**Data items:**
● ● ● ● ●
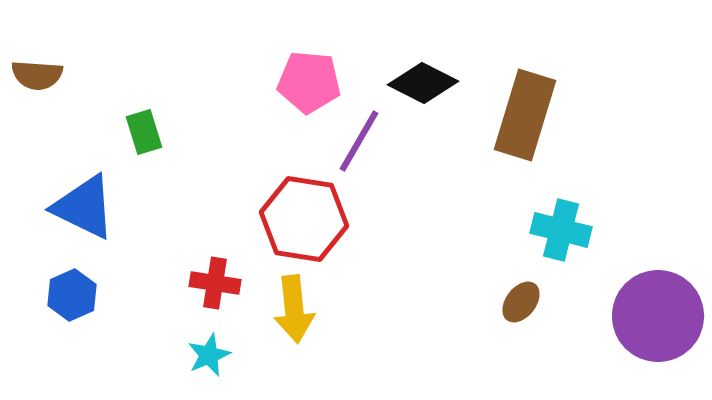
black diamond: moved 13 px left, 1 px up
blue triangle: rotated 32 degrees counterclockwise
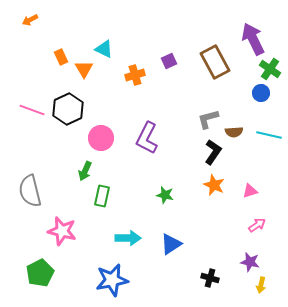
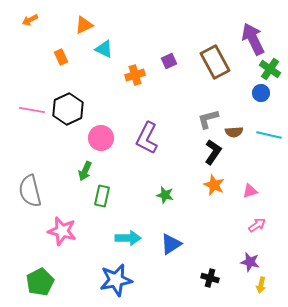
orange triangle: moved 44 px up; rotated 36 degrees clockwise
pink line: rotated 10 degrees counterclockwise
green pentagon: moved 9 px down
blue star: moved 4 px right
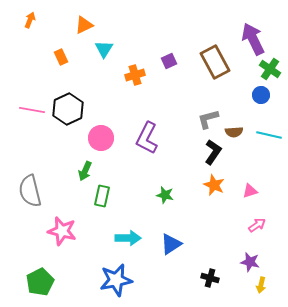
orange arrow: rotated 140 degrees clockwise
cyan triangle: rotated 36 degrees clockwise
blue circle: moved 2 px down
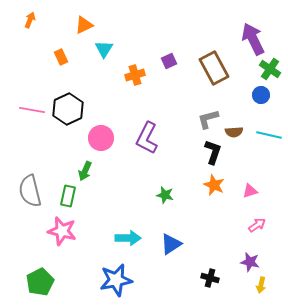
brown rectangle: moved 1 px left, 6 px down
black L-shape: rotated 15 degrees counterclockwise
green rectangle: moved 34 px left
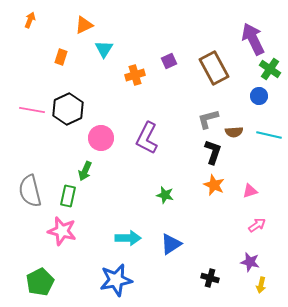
orange rectangle: rotated 42 degrees clockwise
blue circle: moved 2 px left, 1 px down
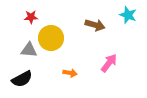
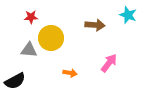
brown arrow: rotated 12 degrees counterclockwise
black semicircle: moved 7 px left, 2 px down
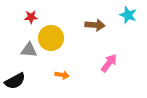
orange arrow: moved 8 px left, 2 px down
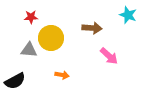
brown arrow: moved 3 px left, 3 px down
pink arrow: moved 7 px up; rotated 96 degrees clockwise
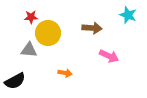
yellow circle: moved 3 px left, 5 px up
pink arrow: rotated 18 degrees counterclockwise
orange arrow: moved 3 px right, 2 px up
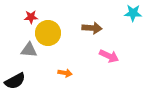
cyan star: moved 5 px right, 2 px up; rotated 18 degrees counterclockwise
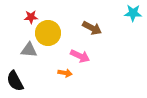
brown arrow: rotated 24 degrees clockwise
pink arrow: moved 29 px left
black semicircle: rotated 90 degrees clockwise
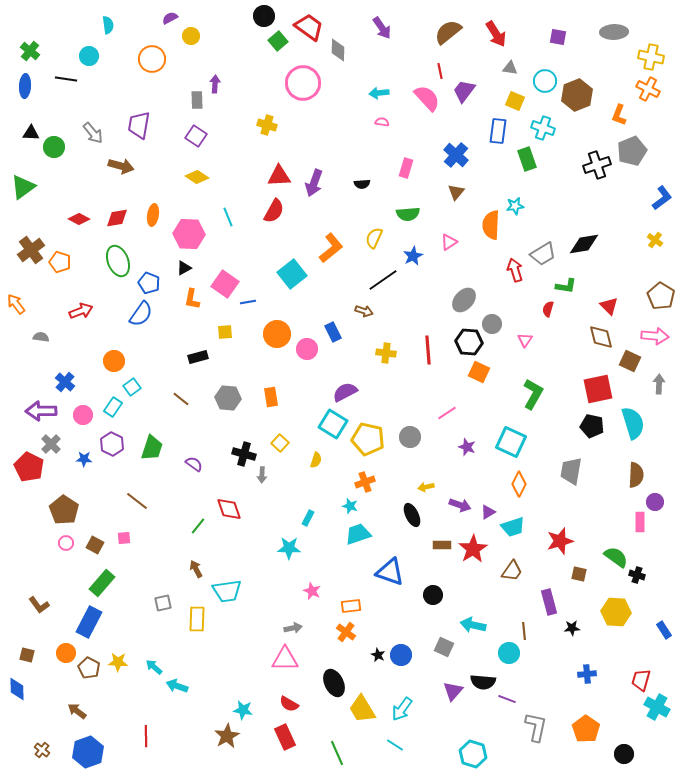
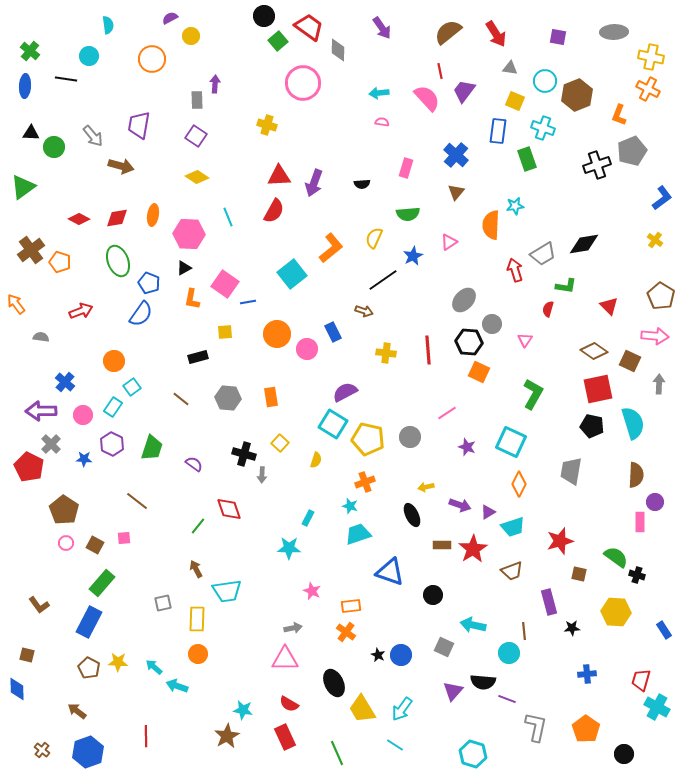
gray arrow at (93, 133): moved 3 px down
brown diamond at (601, 337): moved 7 px left, 14 px down; rotated 40 degrees counterclockwise
brown trapezoid at (512, 571): rotated 35 degrees clockwise
orange circle at (66, 653): moved 132 px right, 1 px down
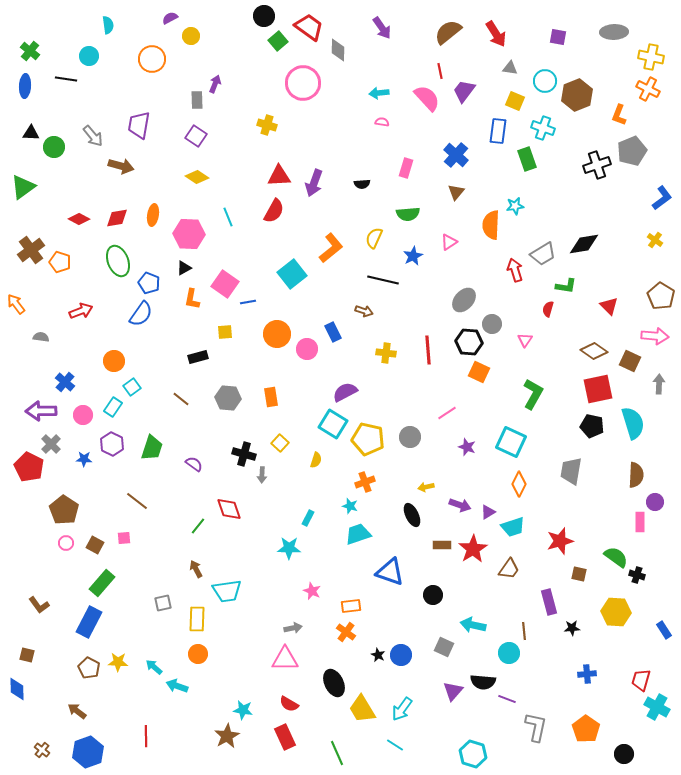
purple arrow at (215, 84): rotated 18 degrees clockwise
black line at (383, 280): rotated 48 degrees clockwise
brown trapezoid at (512, 571): moved 3 px left, 2 px up; rotated 35 degrees counterclockwise
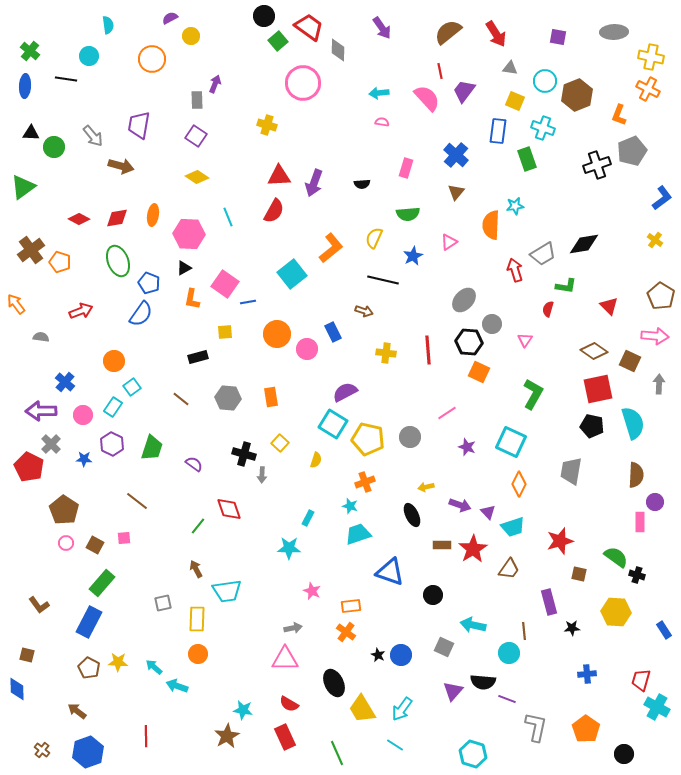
purple triangle at (488, 512): rotated 42 degrees counterclockwise
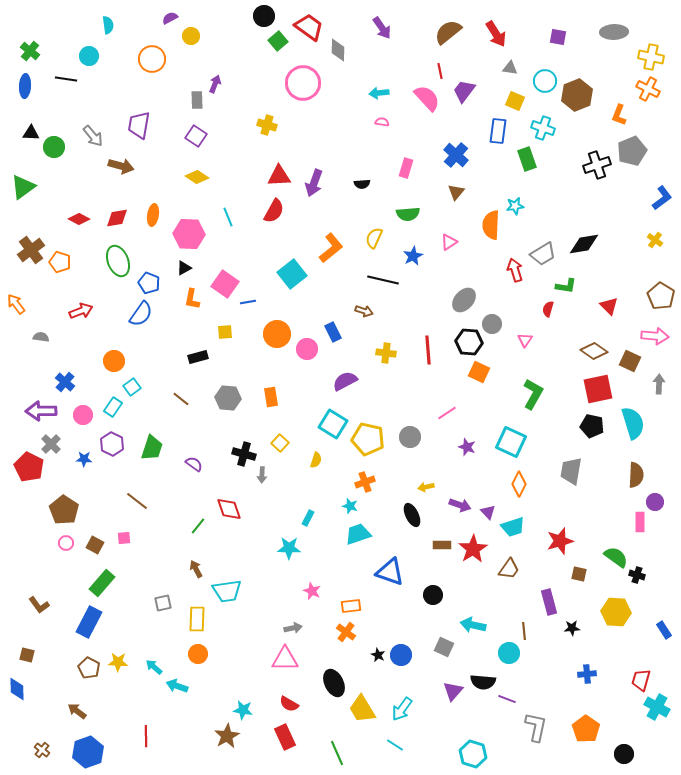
purple semicircle at (345, 392): moved 11 px up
● ● ● ● ●
**Instructions to follow:** Format the listing above as a JSON list of strings, one string per line, with blank lines left out. Omit the picture markers.

**Answer to the problem:**
[
  "black diamond: moved 13 px left, 1 px up",
  "blue triangle: rotated 32 degrees counterclockwise",
  "orange triangle: moved 44 px up; rotated 36 degrees clockwise",
  "pink line: rotated 10 degrees counterclockwise",
  "green pentagon: moved 9 px down",
  "blue star: moved 4 px right",
  "orange arrow: rotated 140 degrees clockwise",
  "cyan triangle: rotated 36 degrees clockwise",
  "blue circle: moved 2 px down",
  "brown rectangle: moved 1 px left, 6 px down",
  "black L-shape: rotated 15 degrees counterclockwise",
  "green rectangle: moved 34 px left",
  "orange rectangle: rotated 42 degrees clockwise",
  "blue circle: moved 2 px left, 1 px down",
  "brown arrow: rotated 12 degrees counterclockwise",
  "black semicircle: moved 7 px left, 2 px down",
  "orange arrow: moved 8 px left, 2 px down",
  "brown arrow: moved 3 px left, 3 px down",
  "pink arrow: moved 7 px up; rotated 96 degrees clockwise",
  "yellow circle: moved 3 px left, 5 px up",
  "pink arrow: rotated 18 degrees counterclockwise",
  "orange arrow: moved 3 px right, 2 px up",
  "cyan star: moved 5 px right, 2 px up; rotated 18 degrees counterclockwise",
  "brown arrow: rotated 24 degrees clockwise",
  "pink arrow: moved 29 px left",
  "black semicircle: rotated 90 degrees clockwise",
  "gray arrow at (93, 133): moved 3 px down",
  "brown diamond at (601, 337): moved 7 px left, 14 px down; rotated 40 degrees counterclockwise",
  "brown trapezoid at (512, 571): rotated 35 degrees clockwise",
  "orange circle at (66, 653): moved 132 px right, 1 px down",
  "purple arrow at (215, 84): rotated 18 degrees clockwise",
  "black line at (383, 280): rotated 48 degrees clockwise",
  "brown trapezoid at (512, 571): moved 3 px left, 2 px up; rotated 35 degrees counterclockwise",
  "purple triangle at (488, 512): rotated 42 degrees counterclockwise",
  "purple semicircle at (345, 392): moved 11 px up"
]